**Task:** Count every line in the data below where "MISO" occurs, then state that number and nothing more.

[Extracted material]

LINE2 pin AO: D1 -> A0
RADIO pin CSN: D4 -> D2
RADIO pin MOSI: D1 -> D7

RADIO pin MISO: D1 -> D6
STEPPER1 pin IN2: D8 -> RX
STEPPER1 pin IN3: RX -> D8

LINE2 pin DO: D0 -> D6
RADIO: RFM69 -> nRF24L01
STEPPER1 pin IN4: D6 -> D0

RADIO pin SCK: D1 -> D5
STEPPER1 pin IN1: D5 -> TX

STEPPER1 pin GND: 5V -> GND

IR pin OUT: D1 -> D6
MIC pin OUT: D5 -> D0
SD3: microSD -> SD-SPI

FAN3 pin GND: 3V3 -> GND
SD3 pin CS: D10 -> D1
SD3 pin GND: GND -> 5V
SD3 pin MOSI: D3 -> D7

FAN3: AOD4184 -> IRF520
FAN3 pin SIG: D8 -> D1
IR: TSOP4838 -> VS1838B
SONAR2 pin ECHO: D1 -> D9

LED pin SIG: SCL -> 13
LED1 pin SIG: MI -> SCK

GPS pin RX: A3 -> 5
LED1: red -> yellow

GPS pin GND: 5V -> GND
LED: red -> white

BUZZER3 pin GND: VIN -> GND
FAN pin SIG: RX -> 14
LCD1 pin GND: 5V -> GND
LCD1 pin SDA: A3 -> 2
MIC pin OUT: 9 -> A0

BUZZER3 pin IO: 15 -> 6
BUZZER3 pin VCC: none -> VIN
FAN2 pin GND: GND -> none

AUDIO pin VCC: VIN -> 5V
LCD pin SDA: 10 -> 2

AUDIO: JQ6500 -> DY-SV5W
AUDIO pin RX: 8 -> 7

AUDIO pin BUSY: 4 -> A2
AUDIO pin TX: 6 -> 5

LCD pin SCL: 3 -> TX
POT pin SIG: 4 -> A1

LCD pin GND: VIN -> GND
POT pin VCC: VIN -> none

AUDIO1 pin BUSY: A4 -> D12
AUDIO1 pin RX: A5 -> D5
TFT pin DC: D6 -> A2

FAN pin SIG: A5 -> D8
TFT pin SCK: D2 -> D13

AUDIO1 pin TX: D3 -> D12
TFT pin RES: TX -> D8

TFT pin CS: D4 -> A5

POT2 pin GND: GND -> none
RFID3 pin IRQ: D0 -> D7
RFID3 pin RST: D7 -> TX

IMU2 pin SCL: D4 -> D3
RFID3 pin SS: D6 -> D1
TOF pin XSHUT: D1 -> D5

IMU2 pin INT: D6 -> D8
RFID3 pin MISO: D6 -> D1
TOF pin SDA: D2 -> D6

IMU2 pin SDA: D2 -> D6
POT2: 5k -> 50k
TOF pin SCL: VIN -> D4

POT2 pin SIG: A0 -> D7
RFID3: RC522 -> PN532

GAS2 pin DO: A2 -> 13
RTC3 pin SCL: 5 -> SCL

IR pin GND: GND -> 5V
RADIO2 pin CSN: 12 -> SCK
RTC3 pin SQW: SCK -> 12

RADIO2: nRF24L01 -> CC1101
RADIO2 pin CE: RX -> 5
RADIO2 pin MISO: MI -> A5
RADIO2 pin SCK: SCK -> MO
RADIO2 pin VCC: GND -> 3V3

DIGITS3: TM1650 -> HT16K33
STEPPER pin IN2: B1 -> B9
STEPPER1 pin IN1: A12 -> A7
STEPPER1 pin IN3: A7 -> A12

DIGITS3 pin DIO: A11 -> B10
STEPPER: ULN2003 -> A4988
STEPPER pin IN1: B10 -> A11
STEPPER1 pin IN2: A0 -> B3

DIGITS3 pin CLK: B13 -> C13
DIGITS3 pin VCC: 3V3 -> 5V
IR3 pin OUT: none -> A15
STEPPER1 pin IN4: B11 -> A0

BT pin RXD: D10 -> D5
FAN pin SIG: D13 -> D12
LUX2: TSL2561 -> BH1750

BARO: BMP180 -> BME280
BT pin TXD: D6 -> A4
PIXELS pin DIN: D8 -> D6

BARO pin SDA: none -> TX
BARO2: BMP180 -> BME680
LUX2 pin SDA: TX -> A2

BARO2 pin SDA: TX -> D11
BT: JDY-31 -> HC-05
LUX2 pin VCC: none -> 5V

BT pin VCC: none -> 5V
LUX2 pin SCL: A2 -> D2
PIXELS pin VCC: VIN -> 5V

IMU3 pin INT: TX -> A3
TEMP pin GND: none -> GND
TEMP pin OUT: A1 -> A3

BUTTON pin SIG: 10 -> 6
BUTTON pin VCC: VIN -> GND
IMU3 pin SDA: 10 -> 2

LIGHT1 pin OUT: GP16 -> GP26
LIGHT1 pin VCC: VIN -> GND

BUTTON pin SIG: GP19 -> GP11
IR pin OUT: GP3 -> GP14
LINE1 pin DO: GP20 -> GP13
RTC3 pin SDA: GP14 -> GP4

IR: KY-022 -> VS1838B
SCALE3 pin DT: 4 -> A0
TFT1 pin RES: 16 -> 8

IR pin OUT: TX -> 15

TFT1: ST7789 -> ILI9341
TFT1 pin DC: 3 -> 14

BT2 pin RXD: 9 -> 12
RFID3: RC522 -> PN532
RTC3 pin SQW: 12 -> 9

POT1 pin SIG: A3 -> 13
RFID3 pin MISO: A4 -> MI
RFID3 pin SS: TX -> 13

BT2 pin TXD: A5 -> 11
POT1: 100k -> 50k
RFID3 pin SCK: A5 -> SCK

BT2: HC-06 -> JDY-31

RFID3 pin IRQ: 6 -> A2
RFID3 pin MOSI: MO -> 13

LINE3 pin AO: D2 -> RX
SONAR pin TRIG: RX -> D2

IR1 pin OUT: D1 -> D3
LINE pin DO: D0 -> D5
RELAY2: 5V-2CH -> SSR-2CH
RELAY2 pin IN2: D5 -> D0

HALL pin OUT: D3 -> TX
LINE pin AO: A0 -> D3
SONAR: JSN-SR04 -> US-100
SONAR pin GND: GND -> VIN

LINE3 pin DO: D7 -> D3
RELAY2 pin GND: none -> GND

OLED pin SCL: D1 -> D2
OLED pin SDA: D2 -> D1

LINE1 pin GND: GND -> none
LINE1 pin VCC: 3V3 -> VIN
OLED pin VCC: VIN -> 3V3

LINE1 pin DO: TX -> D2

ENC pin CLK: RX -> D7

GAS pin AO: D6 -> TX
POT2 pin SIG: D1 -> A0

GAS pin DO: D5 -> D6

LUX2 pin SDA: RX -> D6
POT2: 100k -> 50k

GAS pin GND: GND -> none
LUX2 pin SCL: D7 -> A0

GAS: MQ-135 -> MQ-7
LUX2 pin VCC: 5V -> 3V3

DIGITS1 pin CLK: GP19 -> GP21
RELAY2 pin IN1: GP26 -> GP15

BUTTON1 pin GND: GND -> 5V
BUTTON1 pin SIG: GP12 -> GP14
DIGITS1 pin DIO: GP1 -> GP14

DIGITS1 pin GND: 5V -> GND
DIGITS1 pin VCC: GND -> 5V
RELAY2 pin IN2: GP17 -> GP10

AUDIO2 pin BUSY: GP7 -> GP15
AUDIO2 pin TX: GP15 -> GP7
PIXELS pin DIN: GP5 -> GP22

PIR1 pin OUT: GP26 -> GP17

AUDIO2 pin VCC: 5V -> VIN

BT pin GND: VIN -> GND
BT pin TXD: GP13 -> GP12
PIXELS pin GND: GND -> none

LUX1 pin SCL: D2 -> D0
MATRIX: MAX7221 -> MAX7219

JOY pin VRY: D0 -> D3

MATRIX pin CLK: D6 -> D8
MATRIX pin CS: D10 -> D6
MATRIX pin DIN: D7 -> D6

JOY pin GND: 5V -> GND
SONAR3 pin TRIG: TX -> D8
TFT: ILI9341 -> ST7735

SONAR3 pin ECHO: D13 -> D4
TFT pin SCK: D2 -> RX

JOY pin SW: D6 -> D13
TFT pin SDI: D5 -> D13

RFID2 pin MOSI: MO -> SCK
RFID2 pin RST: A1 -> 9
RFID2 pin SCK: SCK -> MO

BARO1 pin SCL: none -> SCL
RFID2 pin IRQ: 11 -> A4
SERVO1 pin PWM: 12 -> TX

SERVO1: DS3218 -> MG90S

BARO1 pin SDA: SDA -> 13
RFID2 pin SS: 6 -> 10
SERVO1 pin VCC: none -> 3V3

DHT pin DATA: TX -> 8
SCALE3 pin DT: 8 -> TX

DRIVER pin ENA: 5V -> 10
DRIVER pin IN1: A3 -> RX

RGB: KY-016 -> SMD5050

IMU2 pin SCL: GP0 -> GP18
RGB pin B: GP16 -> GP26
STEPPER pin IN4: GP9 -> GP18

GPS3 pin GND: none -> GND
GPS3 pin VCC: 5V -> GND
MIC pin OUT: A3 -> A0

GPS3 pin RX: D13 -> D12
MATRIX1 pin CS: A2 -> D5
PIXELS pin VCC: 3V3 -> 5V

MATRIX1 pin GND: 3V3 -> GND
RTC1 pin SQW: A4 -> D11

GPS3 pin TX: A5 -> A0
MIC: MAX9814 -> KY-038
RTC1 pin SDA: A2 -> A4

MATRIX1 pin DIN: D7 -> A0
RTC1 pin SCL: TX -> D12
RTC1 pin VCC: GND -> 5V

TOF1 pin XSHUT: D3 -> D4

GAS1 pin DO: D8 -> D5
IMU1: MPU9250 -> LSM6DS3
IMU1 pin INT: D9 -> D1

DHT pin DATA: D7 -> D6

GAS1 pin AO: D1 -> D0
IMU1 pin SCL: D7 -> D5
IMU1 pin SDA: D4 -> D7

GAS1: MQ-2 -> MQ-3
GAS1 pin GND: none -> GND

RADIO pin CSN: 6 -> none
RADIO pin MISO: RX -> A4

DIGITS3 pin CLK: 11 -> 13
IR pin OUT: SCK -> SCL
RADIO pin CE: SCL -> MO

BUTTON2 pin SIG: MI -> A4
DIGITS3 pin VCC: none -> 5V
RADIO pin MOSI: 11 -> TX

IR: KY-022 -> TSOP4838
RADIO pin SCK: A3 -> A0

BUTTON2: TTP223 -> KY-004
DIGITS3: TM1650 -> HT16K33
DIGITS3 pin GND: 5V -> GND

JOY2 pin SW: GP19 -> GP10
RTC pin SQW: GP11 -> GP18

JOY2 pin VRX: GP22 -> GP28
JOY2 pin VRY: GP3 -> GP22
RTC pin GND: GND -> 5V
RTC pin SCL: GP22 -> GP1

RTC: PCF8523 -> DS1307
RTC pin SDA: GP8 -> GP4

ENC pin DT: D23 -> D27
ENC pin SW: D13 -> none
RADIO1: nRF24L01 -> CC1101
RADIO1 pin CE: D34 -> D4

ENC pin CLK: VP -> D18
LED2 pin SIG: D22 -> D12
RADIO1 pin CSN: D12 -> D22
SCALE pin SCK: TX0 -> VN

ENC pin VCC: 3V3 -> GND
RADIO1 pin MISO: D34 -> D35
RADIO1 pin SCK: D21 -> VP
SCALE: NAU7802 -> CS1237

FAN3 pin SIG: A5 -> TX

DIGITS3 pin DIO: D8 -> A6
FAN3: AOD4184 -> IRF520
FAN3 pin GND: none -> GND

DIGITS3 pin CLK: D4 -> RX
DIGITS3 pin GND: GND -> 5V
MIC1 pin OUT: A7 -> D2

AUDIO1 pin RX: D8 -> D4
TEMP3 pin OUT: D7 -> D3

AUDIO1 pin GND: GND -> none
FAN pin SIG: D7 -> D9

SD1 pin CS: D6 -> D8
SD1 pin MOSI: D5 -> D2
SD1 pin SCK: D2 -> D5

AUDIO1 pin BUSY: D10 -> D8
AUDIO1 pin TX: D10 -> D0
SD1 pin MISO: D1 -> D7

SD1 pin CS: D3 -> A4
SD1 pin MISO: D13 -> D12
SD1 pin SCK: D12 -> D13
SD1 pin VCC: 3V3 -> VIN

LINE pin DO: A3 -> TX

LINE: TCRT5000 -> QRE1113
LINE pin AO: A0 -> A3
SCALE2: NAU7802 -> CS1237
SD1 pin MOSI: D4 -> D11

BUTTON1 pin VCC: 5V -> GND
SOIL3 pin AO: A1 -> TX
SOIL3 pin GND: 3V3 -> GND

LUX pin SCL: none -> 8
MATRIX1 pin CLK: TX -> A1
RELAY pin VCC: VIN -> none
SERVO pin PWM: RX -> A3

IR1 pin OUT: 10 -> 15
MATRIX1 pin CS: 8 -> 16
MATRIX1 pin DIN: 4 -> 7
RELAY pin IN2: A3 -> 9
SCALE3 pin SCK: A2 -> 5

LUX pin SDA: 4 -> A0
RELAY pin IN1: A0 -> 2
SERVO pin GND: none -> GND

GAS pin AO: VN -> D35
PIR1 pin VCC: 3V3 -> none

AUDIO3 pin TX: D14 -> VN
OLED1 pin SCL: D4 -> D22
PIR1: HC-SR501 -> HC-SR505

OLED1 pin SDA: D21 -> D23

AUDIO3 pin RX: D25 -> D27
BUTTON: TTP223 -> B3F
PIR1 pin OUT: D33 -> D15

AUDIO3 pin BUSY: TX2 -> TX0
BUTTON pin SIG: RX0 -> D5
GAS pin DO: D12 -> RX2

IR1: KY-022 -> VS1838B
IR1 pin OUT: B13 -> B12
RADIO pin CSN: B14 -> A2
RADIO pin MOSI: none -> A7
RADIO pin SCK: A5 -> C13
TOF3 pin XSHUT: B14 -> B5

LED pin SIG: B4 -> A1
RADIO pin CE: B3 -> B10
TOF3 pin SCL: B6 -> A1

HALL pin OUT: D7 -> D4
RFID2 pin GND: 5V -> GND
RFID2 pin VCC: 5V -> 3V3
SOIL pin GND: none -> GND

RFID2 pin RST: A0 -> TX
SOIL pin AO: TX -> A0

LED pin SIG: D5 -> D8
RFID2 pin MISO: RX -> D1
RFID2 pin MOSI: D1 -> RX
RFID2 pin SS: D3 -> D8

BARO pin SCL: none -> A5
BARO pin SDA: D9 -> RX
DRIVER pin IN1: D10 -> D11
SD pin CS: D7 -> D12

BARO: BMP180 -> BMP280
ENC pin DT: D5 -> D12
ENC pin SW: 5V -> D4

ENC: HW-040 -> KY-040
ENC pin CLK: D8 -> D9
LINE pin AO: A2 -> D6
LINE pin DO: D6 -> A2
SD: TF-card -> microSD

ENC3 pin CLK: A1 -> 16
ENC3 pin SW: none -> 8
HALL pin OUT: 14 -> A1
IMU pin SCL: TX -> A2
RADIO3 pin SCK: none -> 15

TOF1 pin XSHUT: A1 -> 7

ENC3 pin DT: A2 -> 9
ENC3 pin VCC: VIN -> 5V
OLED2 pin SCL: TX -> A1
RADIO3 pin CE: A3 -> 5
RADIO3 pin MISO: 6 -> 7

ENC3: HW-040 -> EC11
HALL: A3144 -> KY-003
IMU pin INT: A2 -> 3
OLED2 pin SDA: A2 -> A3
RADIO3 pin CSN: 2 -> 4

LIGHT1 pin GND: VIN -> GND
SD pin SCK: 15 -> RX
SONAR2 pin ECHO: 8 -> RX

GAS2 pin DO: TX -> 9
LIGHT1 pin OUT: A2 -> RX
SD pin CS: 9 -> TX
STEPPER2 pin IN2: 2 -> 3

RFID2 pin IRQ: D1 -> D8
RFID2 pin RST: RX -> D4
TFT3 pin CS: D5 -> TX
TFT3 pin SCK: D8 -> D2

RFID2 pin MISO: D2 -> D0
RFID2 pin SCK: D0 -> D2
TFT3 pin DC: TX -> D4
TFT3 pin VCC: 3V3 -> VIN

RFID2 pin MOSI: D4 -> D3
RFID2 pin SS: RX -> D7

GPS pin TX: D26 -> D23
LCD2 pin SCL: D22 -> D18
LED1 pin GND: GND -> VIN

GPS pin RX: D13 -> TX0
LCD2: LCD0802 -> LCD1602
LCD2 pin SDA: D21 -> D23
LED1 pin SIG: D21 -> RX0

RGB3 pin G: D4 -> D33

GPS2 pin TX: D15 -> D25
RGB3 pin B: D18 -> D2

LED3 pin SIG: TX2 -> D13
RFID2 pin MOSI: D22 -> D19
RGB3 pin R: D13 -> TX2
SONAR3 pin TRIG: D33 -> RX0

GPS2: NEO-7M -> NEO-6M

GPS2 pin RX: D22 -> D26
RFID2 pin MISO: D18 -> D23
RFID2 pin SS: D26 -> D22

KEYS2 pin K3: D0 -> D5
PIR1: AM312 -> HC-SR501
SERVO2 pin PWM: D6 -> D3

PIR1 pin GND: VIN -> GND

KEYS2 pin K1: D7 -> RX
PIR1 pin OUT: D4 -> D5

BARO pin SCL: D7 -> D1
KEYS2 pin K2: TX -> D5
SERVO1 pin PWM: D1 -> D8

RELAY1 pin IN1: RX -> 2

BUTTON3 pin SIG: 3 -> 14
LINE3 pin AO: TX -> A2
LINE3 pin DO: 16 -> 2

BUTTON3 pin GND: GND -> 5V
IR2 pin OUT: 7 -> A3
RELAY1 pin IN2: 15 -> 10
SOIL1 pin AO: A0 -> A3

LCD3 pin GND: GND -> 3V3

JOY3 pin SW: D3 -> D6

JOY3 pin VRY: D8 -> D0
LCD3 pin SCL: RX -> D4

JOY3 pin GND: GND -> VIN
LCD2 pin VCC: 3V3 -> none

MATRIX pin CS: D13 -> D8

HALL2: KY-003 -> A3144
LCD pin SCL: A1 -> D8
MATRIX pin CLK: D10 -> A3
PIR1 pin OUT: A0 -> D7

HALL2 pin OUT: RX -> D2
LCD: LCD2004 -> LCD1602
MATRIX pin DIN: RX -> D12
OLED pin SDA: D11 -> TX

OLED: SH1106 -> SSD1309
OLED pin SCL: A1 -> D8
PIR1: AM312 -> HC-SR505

[/Extracted material]

**Your solution:** 12